Instructions for the task:
Return everything from the line containing "In order to click on vacant" down to the line containing "The width and", unchanged and with both of those lines included.

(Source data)
** begin **

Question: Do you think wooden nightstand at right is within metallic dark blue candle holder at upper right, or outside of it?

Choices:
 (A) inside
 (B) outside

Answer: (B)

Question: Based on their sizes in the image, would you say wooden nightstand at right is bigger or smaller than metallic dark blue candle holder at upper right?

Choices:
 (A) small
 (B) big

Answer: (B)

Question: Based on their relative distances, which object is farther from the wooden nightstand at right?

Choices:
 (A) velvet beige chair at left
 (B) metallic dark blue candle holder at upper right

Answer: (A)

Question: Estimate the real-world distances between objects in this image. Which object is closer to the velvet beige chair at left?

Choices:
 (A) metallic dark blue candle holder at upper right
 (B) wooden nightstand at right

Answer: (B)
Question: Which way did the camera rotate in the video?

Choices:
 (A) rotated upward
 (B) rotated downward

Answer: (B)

** end **
** begin **

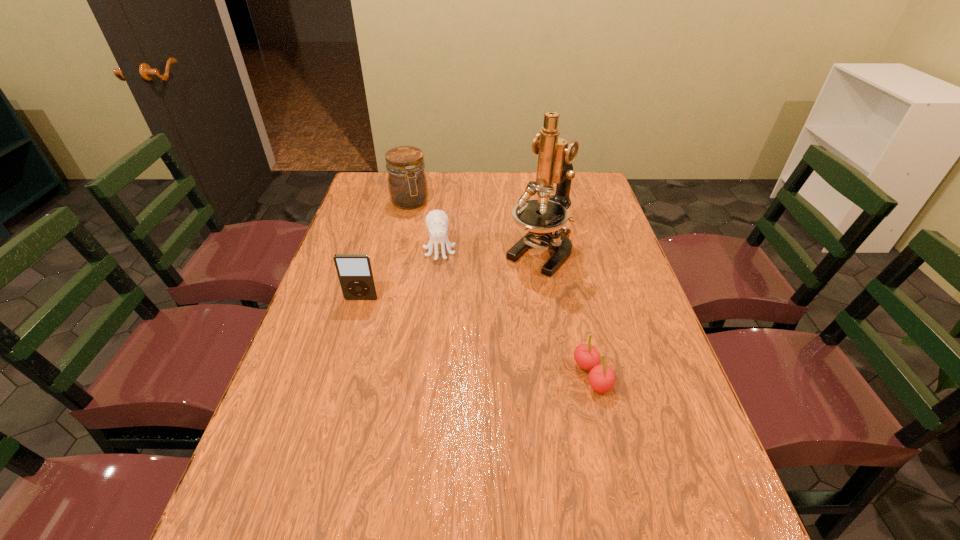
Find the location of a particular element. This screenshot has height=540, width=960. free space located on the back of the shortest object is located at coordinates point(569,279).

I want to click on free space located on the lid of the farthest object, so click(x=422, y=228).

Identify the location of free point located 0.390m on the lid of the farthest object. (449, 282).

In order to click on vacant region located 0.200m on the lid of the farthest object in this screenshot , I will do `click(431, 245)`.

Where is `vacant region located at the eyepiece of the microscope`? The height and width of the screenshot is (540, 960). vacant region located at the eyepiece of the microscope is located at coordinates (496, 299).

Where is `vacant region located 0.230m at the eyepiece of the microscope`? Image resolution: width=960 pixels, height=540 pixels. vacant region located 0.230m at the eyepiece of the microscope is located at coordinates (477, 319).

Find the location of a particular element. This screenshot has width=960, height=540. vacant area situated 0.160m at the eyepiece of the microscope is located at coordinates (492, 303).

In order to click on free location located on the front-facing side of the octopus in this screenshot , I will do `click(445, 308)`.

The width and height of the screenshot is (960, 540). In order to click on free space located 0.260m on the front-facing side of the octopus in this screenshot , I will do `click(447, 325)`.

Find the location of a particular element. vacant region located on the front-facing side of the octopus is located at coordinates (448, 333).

** end **
** begin **

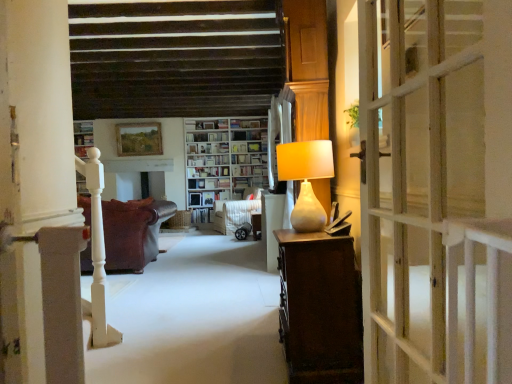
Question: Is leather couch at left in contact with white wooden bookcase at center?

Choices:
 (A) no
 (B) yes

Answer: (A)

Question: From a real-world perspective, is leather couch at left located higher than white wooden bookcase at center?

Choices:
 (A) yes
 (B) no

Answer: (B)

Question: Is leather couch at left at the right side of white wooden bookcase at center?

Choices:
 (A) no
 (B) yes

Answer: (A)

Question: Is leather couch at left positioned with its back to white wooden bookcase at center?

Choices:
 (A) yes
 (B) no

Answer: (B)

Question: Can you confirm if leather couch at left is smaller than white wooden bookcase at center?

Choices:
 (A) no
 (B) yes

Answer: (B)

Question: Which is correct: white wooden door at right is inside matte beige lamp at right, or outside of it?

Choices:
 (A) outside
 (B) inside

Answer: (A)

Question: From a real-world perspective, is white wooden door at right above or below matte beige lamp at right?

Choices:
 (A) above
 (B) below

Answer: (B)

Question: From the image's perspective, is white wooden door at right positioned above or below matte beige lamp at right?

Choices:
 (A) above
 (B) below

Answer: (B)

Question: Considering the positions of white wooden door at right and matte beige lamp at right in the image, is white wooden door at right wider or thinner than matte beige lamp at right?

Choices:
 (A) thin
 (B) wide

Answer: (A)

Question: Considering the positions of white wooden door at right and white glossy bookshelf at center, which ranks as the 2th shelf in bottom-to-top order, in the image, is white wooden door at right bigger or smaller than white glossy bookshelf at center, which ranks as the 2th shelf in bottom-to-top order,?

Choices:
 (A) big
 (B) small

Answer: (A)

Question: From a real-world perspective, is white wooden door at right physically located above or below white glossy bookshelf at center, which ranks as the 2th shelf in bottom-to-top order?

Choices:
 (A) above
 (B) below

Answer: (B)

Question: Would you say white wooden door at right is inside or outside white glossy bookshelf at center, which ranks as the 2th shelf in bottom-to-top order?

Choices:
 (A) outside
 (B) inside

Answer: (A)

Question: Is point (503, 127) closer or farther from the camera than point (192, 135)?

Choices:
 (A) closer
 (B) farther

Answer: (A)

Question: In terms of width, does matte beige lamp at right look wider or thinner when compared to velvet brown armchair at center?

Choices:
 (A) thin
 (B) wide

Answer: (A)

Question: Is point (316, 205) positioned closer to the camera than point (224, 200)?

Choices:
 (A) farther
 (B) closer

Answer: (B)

** end **

Solution to the exercise:
In order to click on vacant region located 0.200m on the lid of the farthest object in this screenshot , I will do `click(431, 245)`.

Where is `vacant region located at the eyepiece of the microscope`? The height and width of the screenshot is (540, 960). vacant region located at the eyepiece of the microscope is located at coordinates (496, 299).

Where is `vacant region located 0.230m at the eyepiece of the microscope`? Image resolution: width=960 pixels, height=540 pixels. vacant region located 0.230m at the eyepiece of the microscope is located at coordinates (477, 319).

Find the location of a particular element. This screenshot has width=960, height=540. vacant area situated 0.160m at the eyepiece of the microscope is located at coordinates (492, 303).

In order to click on free location located on the front-facing side of the octopus in this screenshot , I will do `click(445, 308)`.

The width and height of the screenshot is (960, 540). In order to click on free space located 0.260m on the front-facing side of the octopus in this screenshot , I will do `click(447, 325)`.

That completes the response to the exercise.